ASSIGNMENT:
The required output is all lines below that contain the word "DGND".
SOURCE MATERIAL START
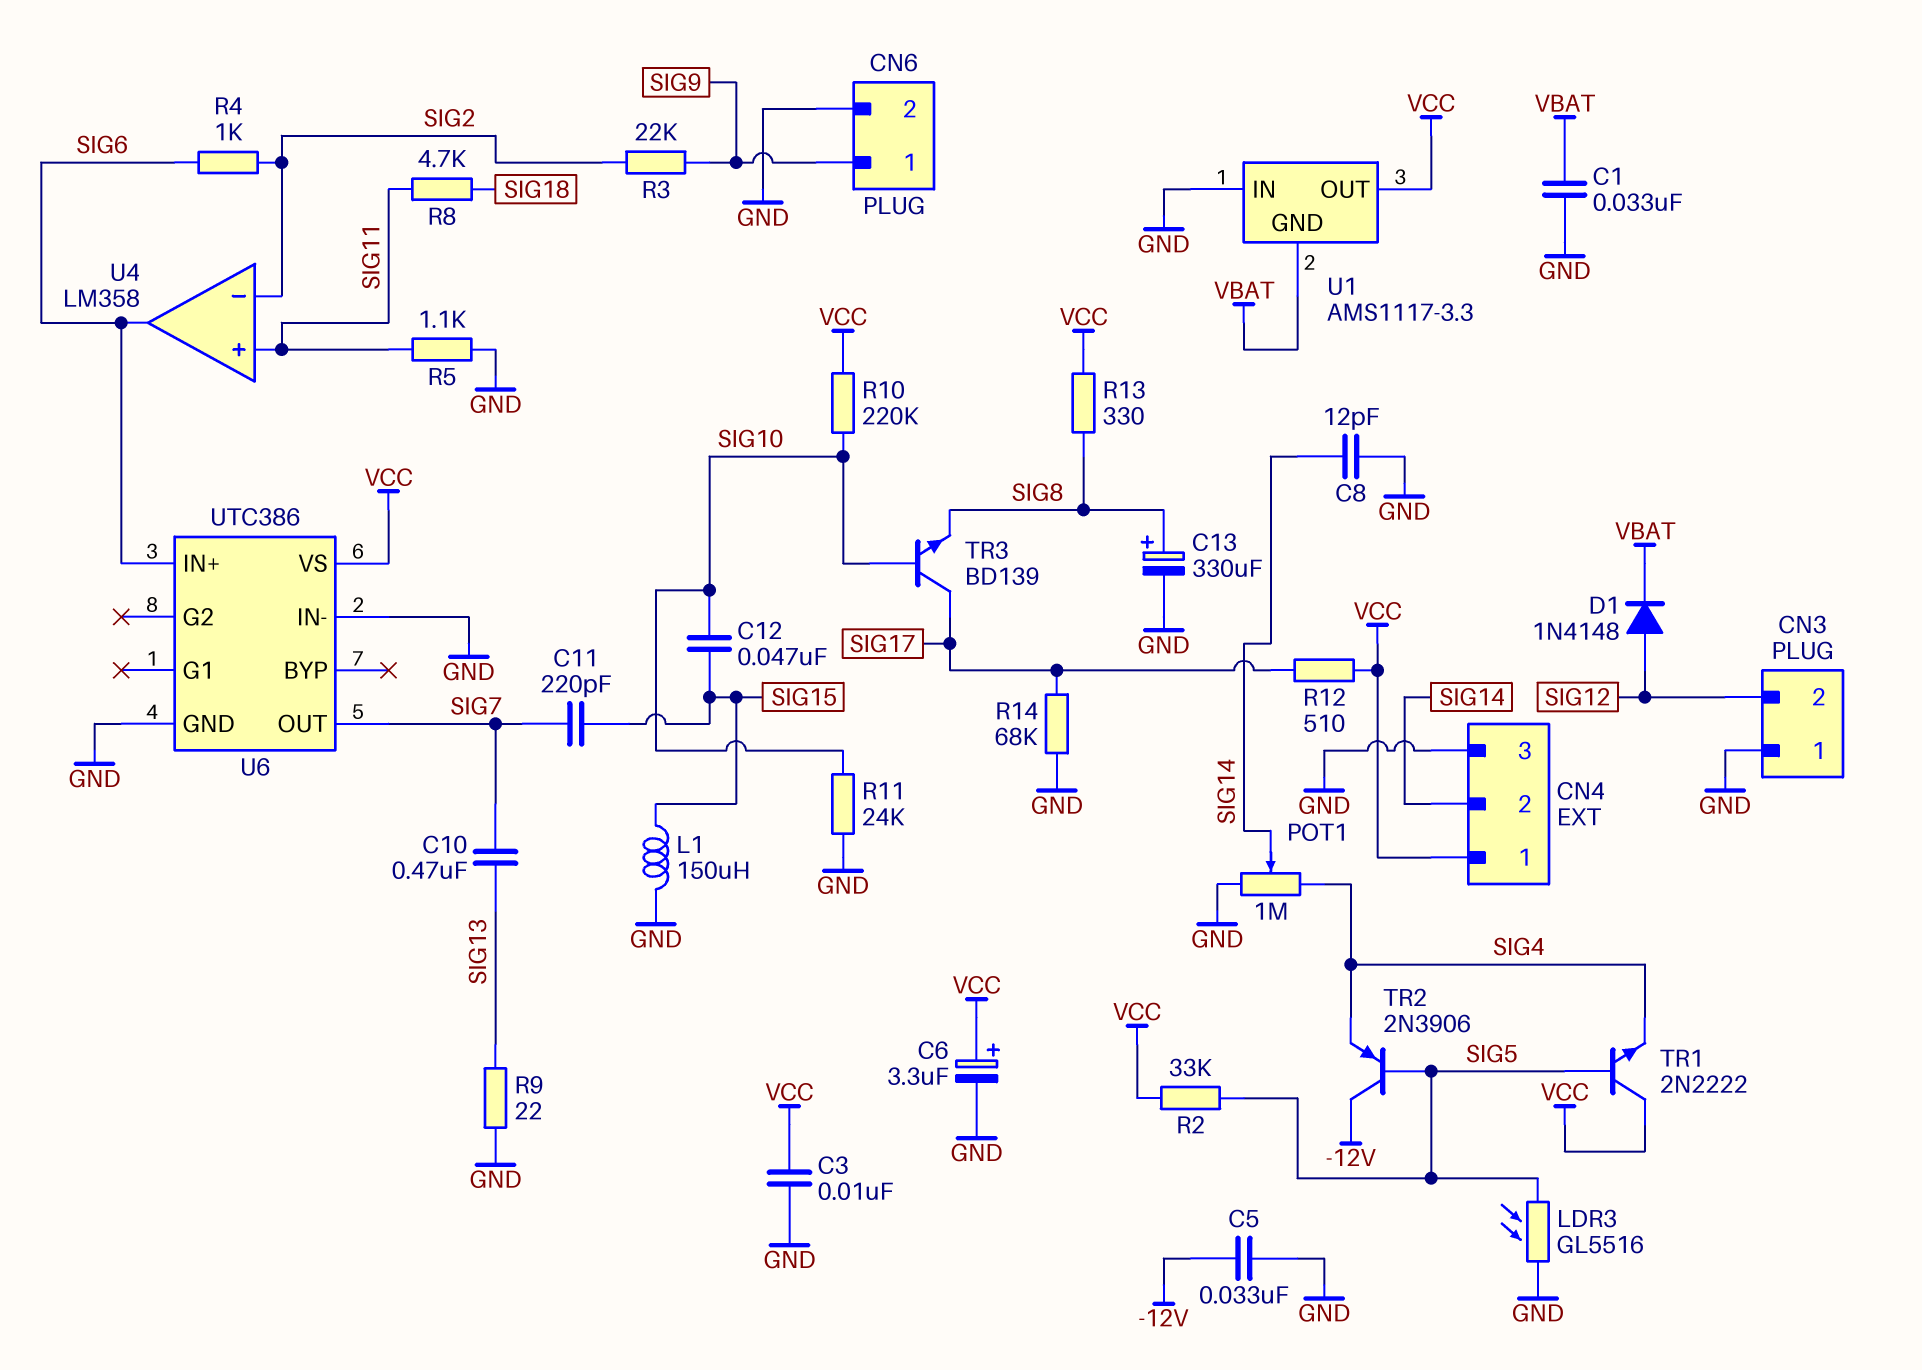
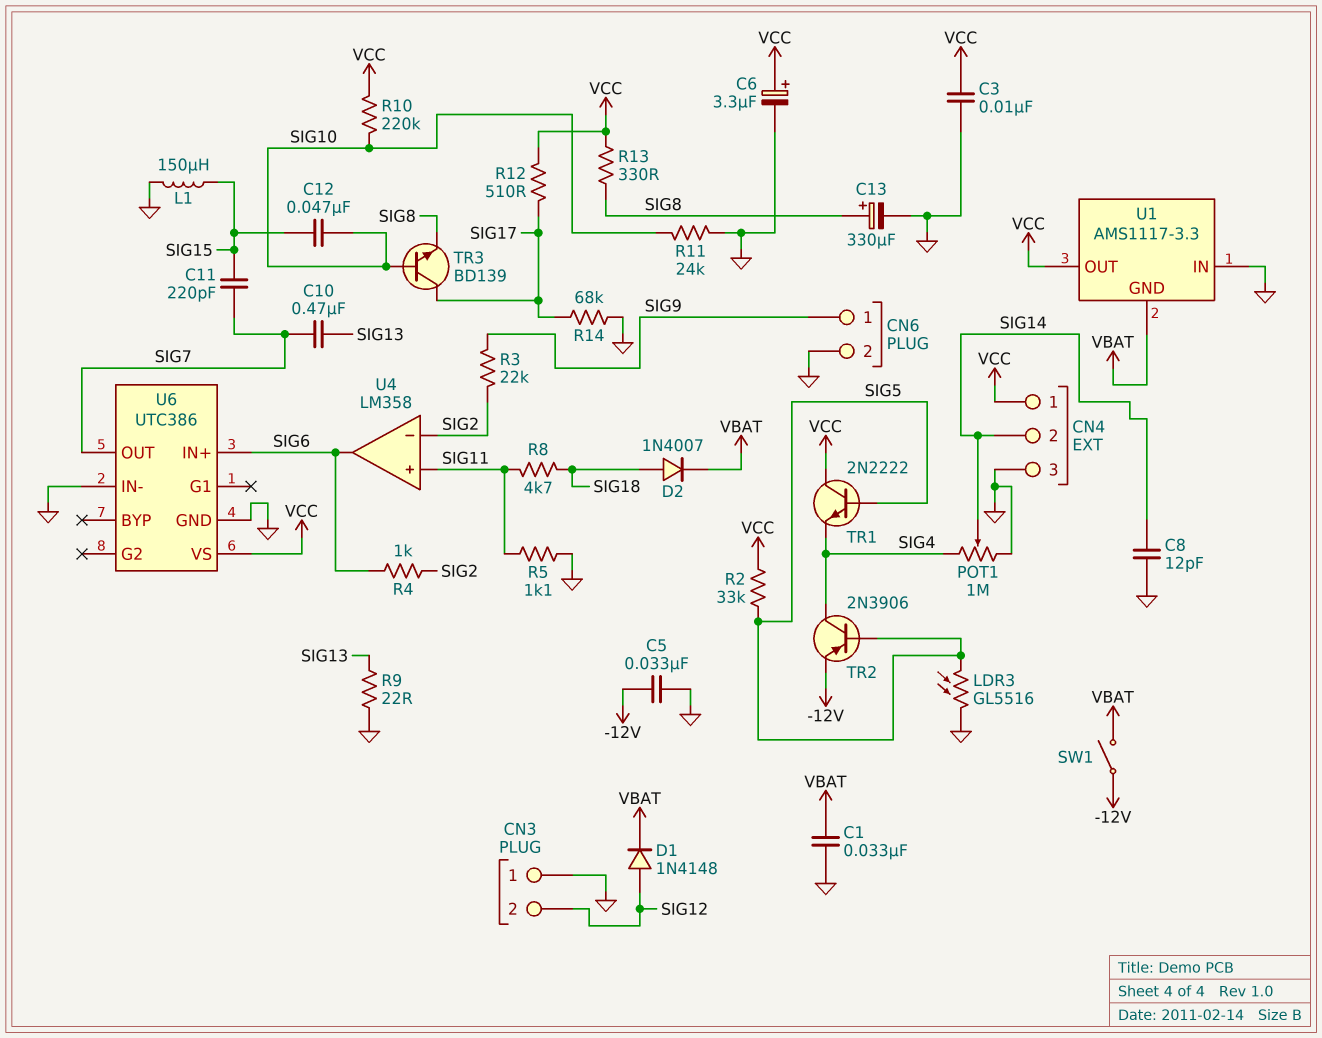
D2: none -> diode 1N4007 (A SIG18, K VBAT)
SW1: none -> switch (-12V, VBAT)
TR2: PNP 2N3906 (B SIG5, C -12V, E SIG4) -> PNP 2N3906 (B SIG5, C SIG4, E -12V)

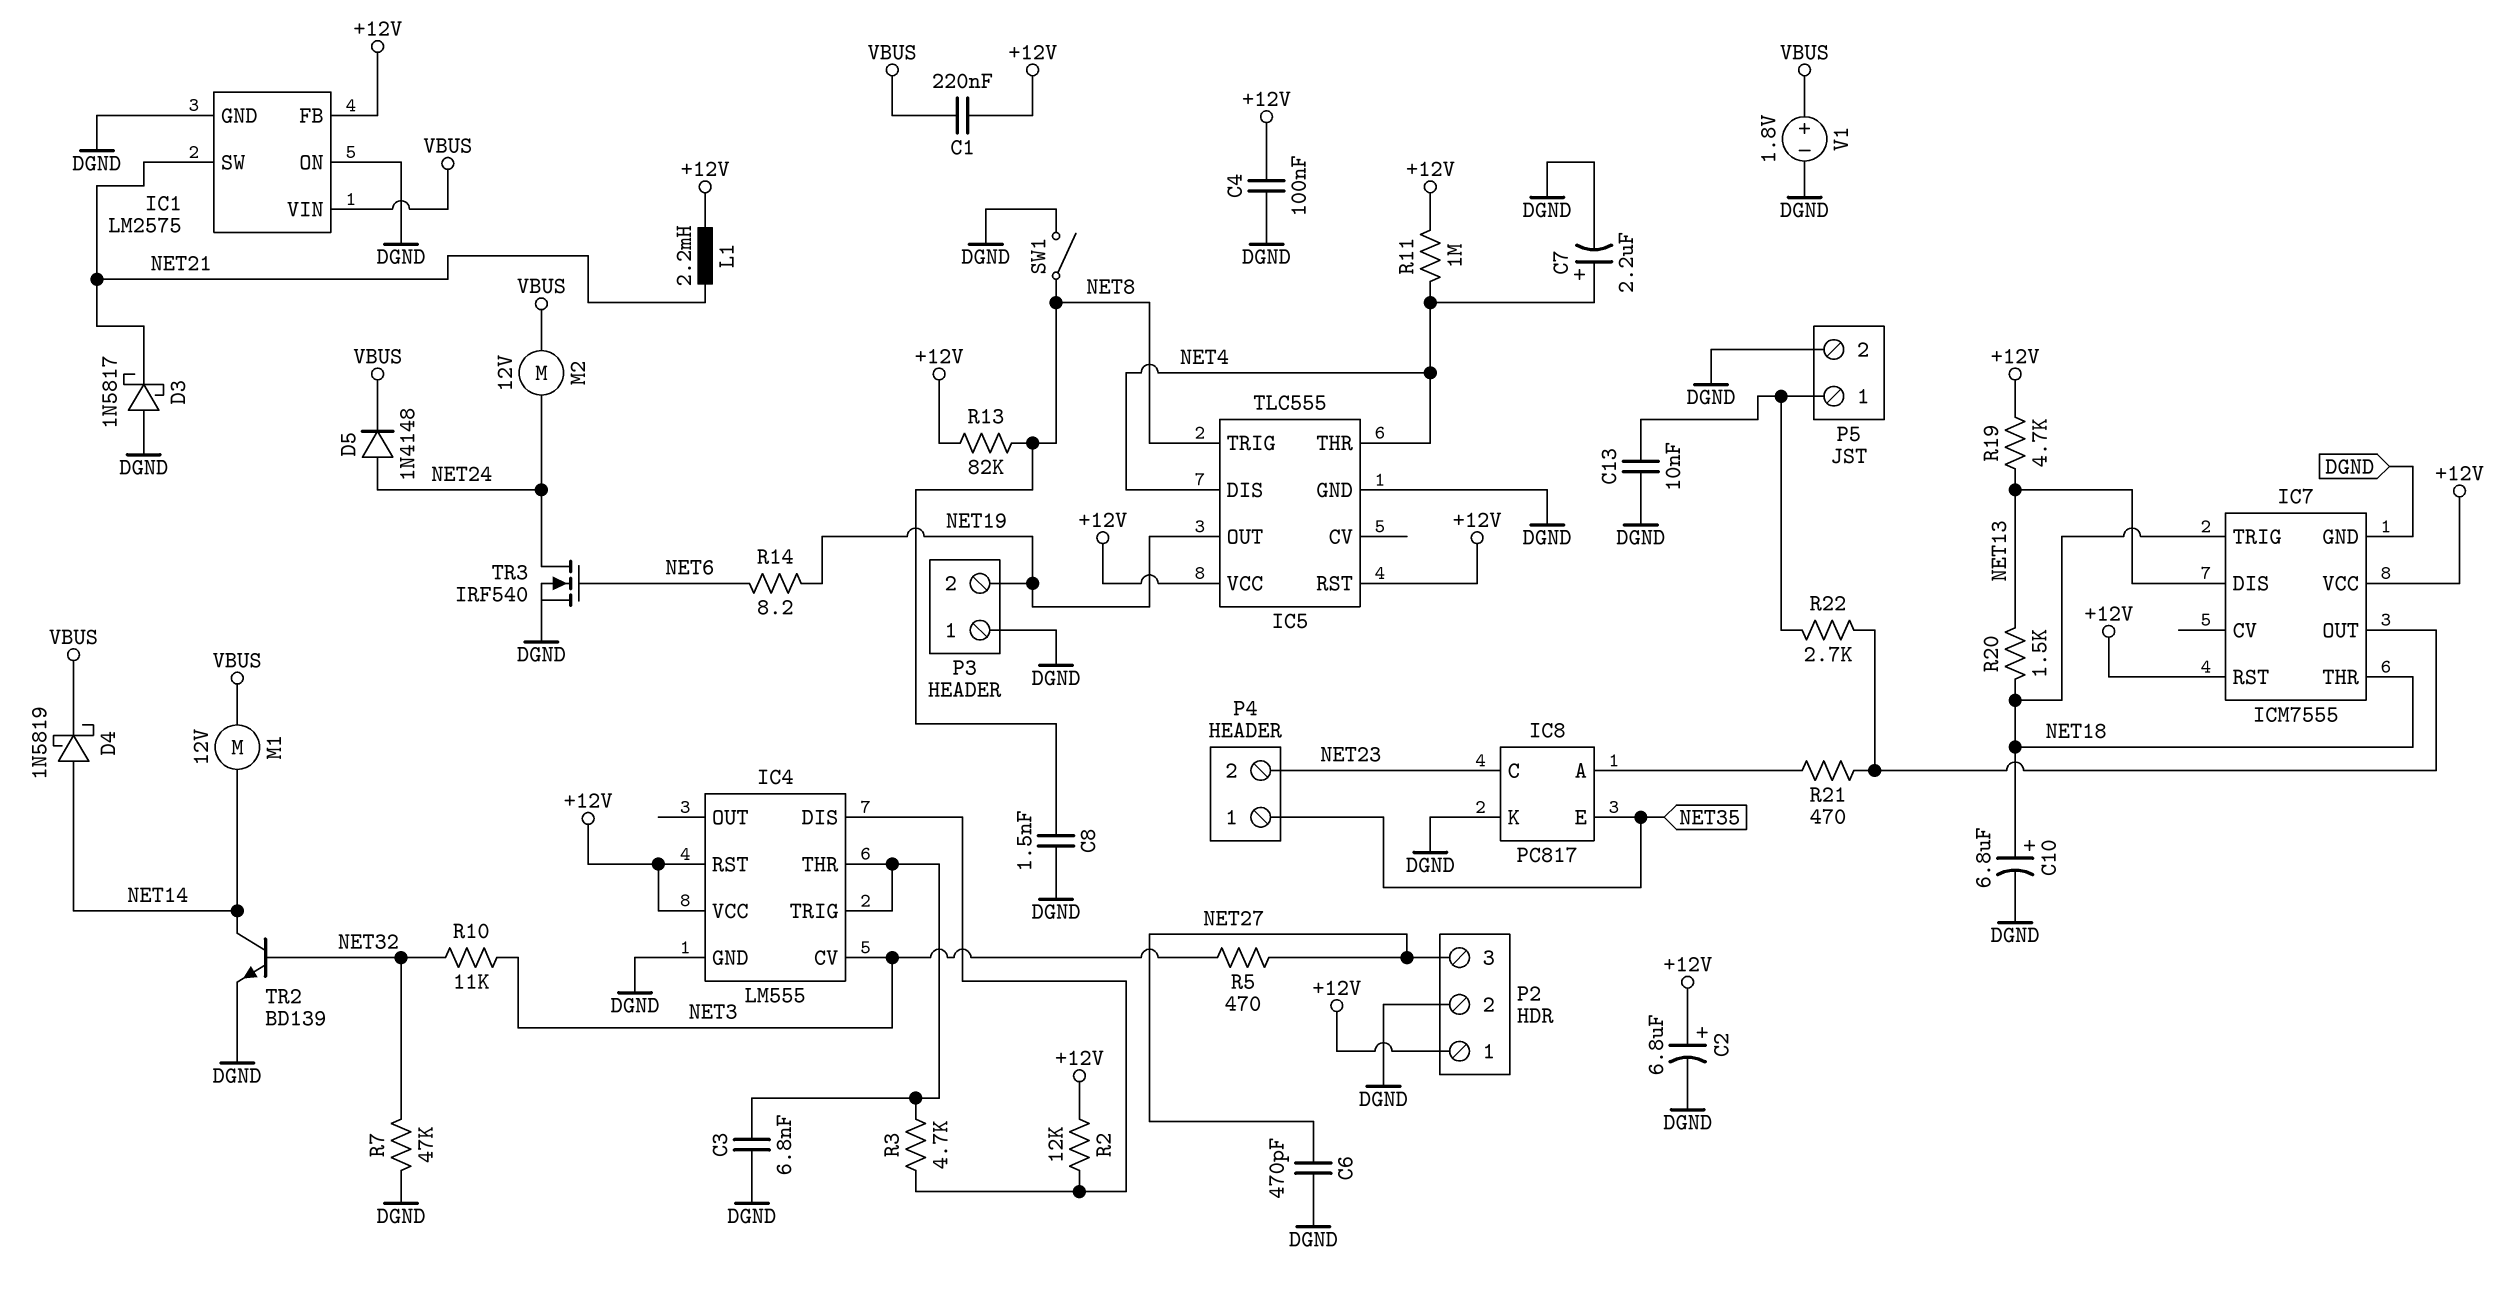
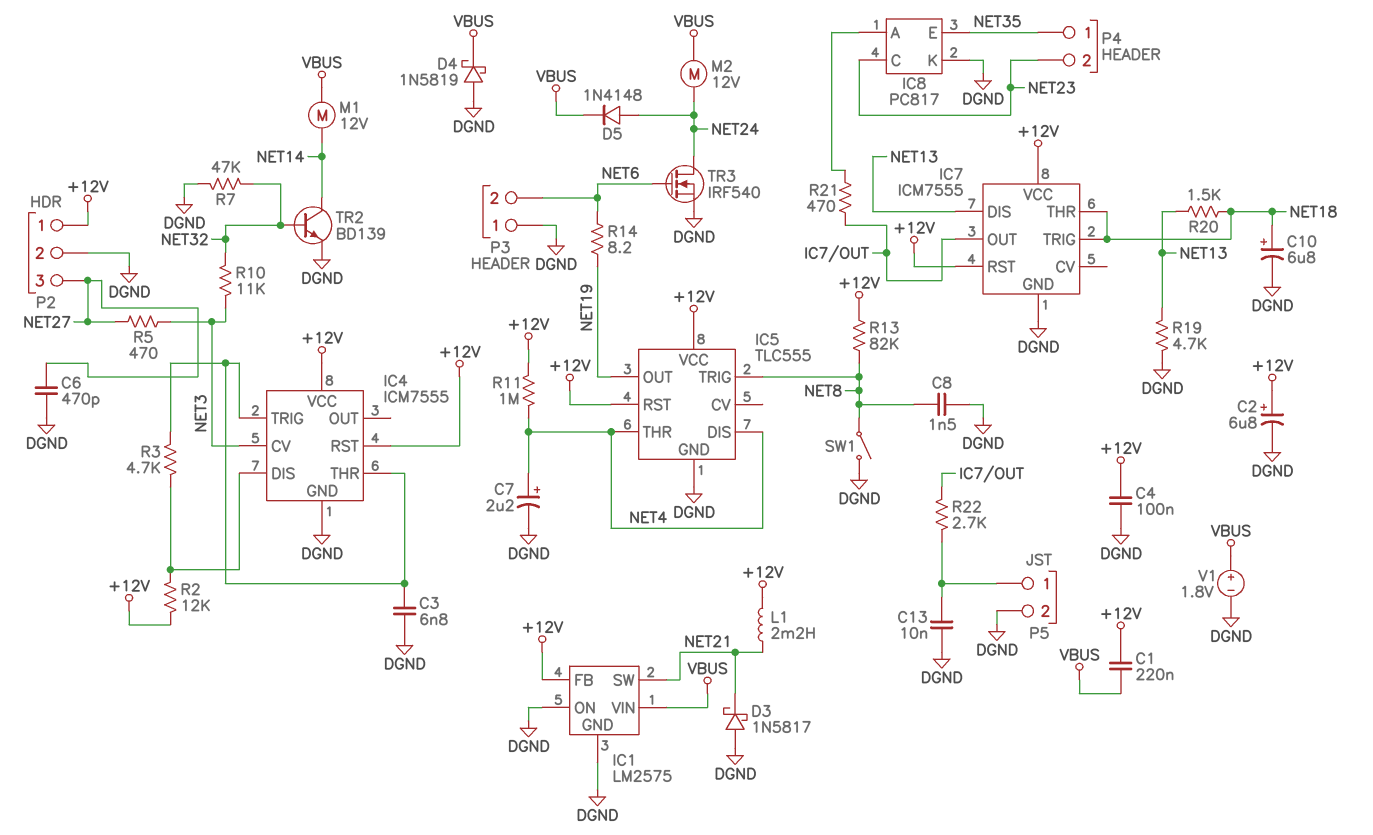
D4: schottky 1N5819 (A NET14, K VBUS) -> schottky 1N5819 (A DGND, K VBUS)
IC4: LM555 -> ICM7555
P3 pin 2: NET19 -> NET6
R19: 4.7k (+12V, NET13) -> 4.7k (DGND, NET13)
SOURCE MATERIAL END
FINAL ANSWER:
D4: schottky 1N5819 (A NET14, K VBUS) -> schottky 1N5819 (A DGND, K VBUS)
R19: 4.7k (+12V, NET13) -> 4.7k (DGND, NET13)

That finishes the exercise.